> **TASK OBJECTIVE**
Which lines of the records below contain the string "BUSY"? Report each of them.
---------------
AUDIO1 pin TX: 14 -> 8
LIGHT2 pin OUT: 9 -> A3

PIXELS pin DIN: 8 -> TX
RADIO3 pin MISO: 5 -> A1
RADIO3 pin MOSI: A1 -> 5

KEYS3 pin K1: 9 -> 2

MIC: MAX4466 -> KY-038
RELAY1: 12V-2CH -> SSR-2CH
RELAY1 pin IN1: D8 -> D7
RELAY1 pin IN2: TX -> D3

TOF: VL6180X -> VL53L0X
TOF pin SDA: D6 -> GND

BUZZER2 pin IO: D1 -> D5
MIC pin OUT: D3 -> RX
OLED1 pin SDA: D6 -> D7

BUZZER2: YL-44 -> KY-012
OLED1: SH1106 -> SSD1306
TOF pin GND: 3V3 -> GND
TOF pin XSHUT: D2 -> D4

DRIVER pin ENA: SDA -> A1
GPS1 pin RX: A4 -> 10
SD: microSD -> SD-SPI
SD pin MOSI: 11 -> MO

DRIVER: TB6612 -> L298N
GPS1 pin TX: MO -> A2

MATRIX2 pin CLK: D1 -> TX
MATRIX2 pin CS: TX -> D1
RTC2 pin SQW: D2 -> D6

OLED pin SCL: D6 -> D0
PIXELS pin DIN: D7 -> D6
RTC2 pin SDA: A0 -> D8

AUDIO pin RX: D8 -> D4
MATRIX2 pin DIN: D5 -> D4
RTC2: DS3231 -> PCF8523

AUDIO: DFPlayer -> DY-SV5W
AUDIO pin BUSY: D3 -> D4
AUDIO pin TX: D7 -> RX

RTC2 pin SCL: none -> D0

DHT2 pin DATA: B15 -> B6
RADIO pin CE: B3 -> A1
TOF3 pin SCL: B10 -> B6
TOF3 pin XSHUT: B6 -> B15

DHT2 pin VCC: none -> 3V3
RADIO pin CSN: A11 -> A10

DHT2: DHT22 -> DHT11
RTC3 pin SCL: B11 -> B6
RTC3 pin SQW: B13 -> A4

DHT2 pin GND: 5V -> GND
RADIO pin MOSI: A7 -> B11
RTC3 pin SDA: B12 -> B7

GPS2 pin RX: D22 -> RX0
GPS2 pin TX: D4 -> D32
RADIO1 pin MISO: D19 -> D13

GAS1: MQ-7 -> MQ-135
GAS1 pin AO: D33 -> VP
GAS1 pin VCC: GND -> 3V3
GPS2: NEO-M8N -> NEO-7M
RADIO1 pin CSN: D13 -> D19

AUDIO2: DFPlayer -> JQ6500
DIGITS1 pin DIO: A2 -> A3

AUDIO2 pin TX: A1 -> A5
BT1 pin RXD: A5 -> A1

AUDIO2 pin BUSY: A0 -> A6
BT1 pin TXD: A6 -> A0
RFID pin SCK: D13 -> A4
---------------
> **ANSWER**
AUDIO pin BUSY: D3 -> D4
AUDIO2 pin BUSY: A0 -> A6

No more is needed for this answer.